## Problem statement:
Can you reproduce the data beneath, keeping every line exact?
_____
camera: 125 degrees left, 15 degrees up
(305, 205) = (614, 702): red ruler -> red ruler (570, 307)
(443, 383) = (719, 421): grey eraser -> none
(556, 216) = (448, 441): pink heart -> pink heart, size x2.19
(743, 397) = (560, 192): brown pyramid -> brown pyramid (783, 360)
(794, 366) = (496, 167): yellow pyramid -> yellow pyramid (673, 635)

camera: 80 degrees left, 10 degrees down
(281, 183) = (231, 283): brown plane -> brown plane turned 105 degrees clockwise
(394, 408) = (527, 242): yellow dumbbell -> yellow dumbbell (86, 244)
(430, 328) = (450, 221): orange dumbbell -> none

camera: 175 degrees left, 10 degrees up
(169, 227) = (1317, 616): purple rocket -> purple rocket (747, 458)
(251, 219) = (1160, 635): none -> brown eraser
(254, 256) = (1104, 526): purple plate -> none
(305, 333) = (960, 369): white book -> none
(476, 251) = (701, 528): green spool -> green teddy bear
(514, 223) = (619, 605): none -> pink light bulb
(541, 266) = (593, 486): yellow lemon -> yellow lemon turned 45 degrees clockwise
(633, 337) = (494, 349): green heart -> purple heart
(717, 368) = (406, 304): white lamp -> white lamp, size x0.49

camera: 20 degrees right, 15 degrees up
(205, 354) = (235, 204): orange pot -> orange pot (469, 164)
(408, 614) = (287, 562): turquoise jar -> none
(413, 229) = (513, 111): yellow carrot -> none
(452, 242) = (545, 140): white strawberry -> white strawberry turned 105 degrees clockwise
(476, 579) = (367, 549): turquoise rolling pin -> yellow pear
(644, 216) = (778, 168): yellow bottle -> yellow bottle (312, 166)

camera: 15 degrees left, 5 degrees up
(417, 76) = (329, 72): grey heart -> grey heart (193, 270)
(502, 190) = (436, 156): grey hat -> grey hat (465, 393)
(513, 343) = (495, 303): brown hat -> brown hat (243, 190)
_____
## Exercise response:
camera: 125 degrees left, 15 degrees up
(305, 205) = (614, 702): red ruler -> red ruler (570, 307)
(443, 383) = (719, 421): grey eraser -> none
(556, 216) = (448, 441): pink heart -> pink heart, size x2.19
(743, 397) = (560, 192): brown pyramid -> brown pyramid (783, 360)
(794, 366) = (496, 167): yellow pyramid -> yellow pyramid (673, 635)

camera: 80 degrees left, 10 degrees down
(281, 183) = (231, 283): brown plane -> brown plane turned 105 degrees clockwise
(394, 408) = (527, 242): yellow dumbbell -> yellow dumbbell (86, 244)
(430, 328) = (450, 221): orange dumbbell -> none

camera: 175 degrees left, 10 degrees up
(169, 227) = (1317, 616): purple rocket -> purple rocket (747, 458)
(251, 219) = (1160, 635): none -> brown eraser
(254, 256) = (1104, 526): purple plate -> none
(305, 333) = (960, 369): white book -> none
(476, 251) = (701, 528): green spool -> green teddy bear
(514, 223) = (619, 605): none -> pink light bulb
(541, 266) = (593, 486): yellow lemon -> yellow lemon turned 45 degrees clockwise
(633, 337) = (494, 349): green heart -> purple heart
(717, 368) = (406, 304): white lamp -> white lamp, size x0.49

camera: 20 degrees right, 15 degrees up
(205, 354) = (235, 204): orange pot -> orange pot (469, 164)
(408, 614) = (287, 562): turquoise jar -> none
(413, 229) = (513, 111): yellow carrot -> none
(452, 242) = (545, 140): white strawberry -> white strawberry turned 105 degrees clockwise
(476, 579) = (367, 549): turquoise rolling pin -> yellow pear
(644, 216) = (778, 168): yellow bottle -> yellow bottle (312, 166)

camera: 15 degrees left, 5 degrees up
(417, 76) = (329, 72): grey heart -> grey heart (193, 270)
(502, 190) = (436, 156): grey hat -> grey hat (465, 393)
(513, 343) = (495, 303): brown hat -> brown hat (243, 190)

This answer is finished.